■ TASK DETAILS: Look through the records below for the line holding "STEPPER3 pin IN2: D11 -> D2". Write it out exactly, with each following line through the line holding "LCD3 pin SCL: D10 -> D11".

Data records
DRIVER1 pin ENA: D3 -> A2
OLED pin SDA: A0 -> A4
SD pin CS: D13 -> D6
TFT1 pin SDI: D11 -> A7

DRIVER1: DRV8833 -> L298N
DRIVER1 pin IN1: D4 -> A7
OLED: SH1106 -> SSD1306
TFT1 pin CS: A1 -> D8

--

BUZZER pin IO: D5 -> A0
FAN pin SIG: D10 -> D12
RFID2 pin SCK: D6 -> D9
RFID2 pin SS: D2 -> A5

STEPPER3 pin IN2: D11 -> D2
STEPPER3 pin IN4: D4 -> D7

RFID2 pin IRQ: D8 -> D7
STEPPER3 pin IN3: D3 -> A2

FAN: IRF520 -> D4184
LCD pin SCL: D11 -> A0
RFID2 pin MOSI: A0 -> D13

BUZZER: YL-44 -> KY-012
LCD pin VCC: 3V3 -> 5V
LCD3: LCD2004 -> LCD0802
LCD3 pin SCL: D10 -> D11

---

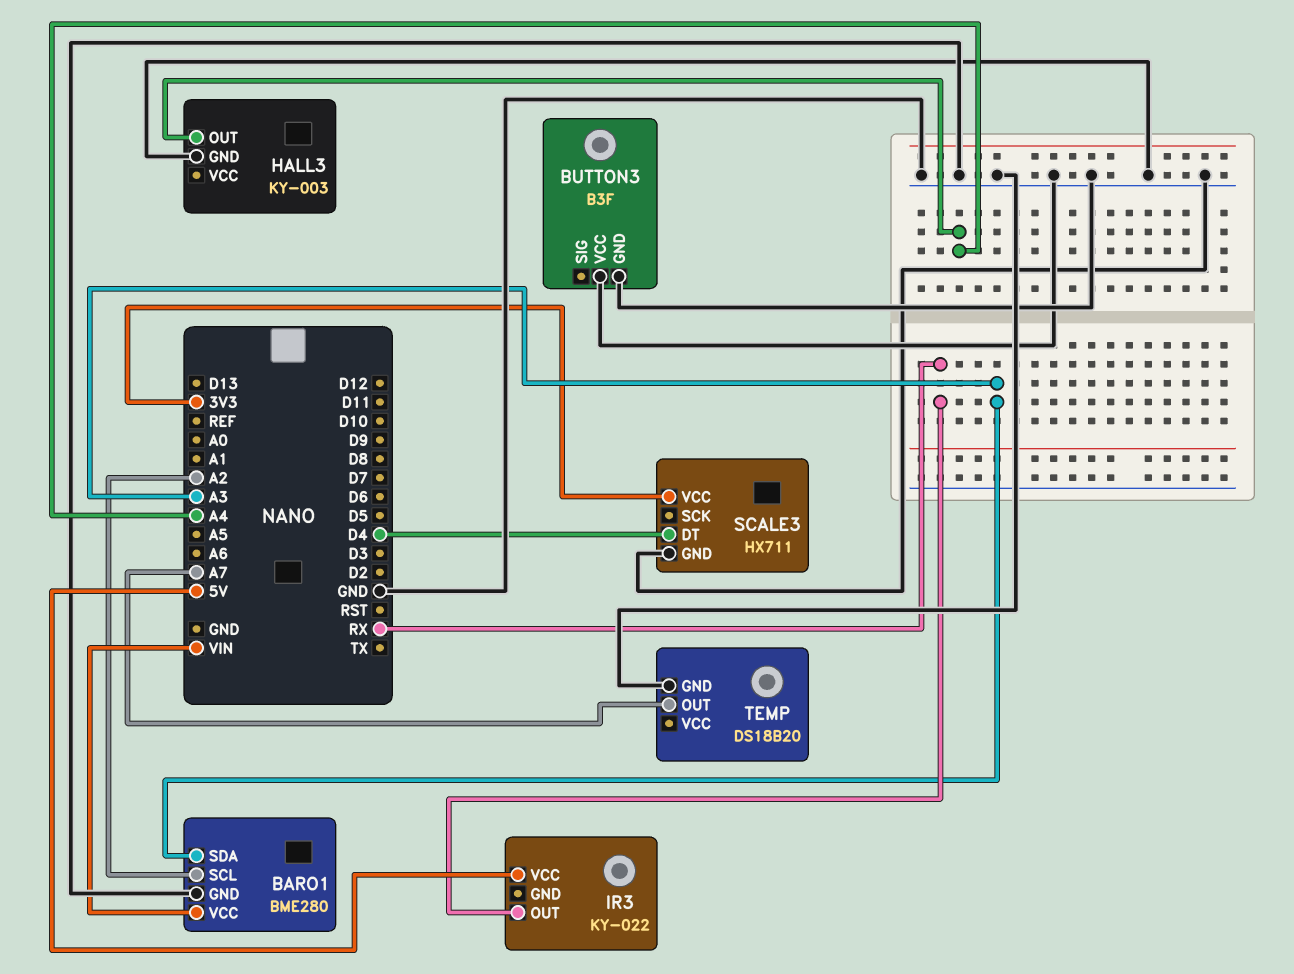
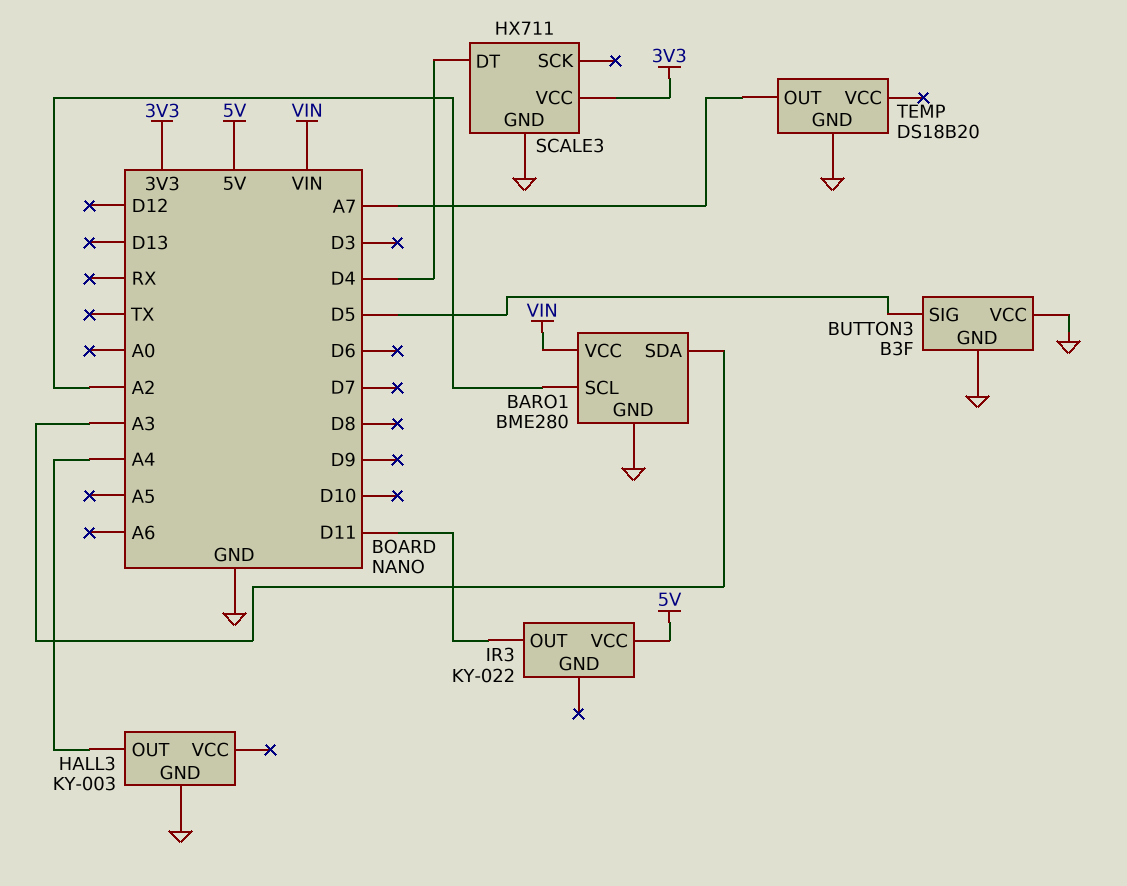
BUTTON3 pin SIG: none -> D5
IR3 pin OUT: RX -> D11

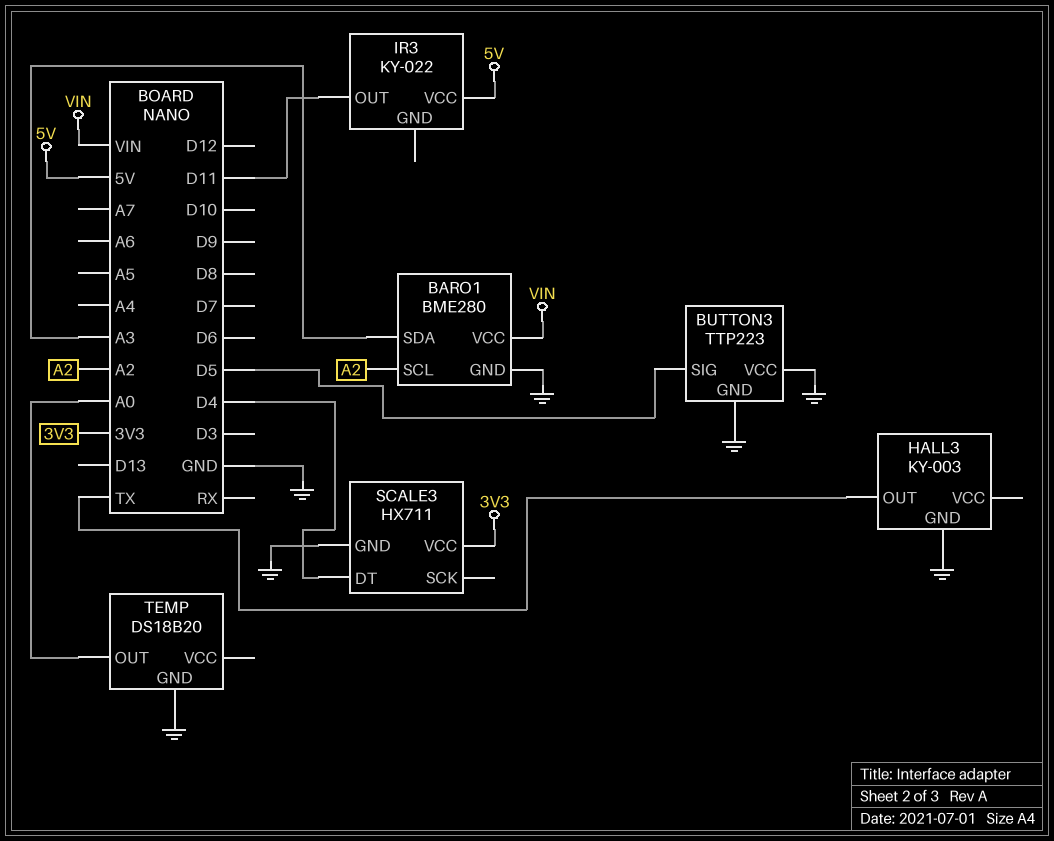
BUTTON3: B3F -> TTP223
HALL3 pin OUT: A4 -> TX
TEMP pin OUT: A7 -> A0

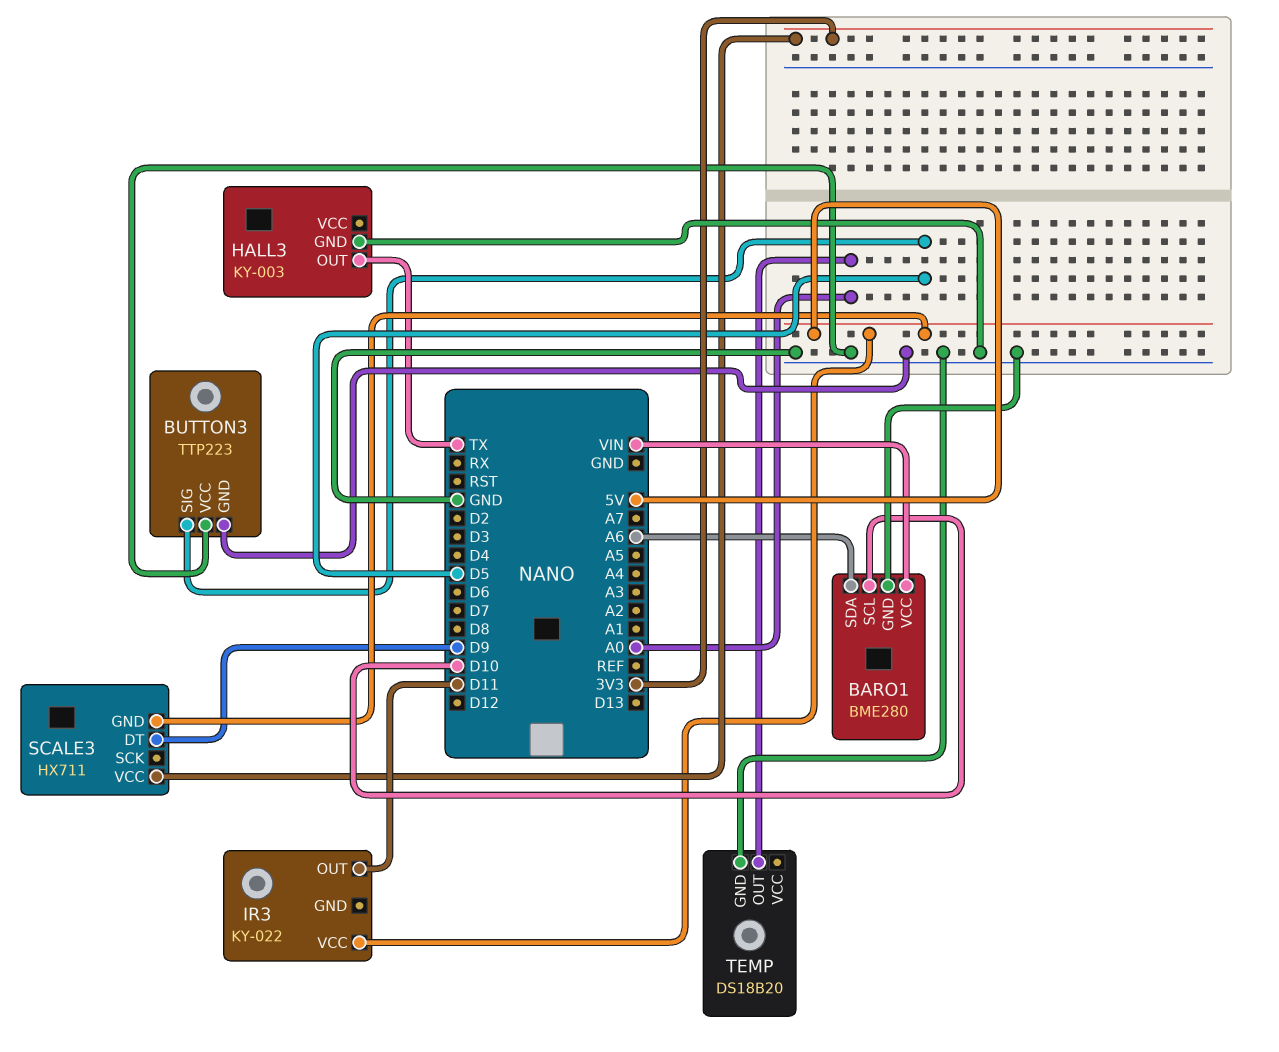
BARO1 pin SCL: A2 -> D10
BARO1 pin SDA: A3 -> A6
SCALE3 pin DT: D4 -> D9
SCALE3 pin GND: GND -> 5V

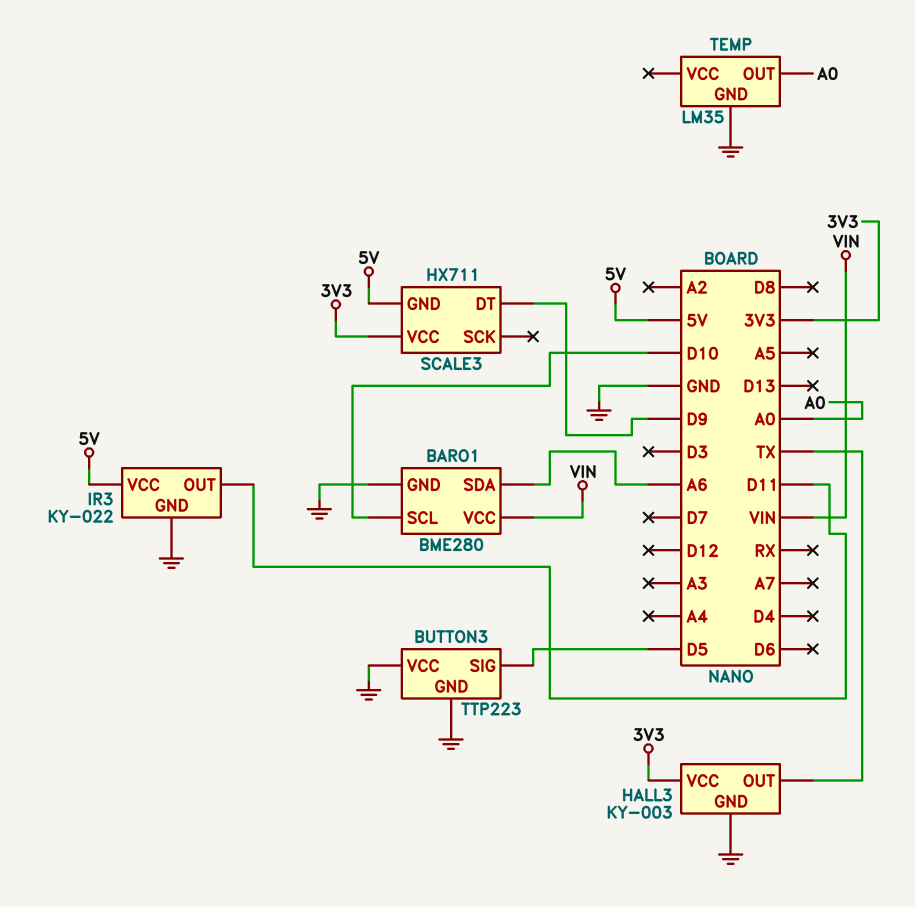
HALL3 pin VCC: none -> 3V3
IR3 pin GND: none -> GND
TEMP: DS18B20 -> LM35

■ RESULT BELOW:
STEPPER3 pin IN2: D11 -> D2
STEPPER3 pin IN4: D4 -> D7

RFID2 pin IRQ: D8 -> D7
STEPPER3 pin IN3: D3 -> A2

FAN: IRF520 -> D4184
LCD pin SCL: D11 -> A0
RFID2 pin MOSI: A0 -> D13

BUZZER: YL-44 -> KY-012
LCD pin VCC: 3V3 -> 5V
LCD3: LCD2004 -> LCD0802
LCD3 pin SCL: D10 -> D11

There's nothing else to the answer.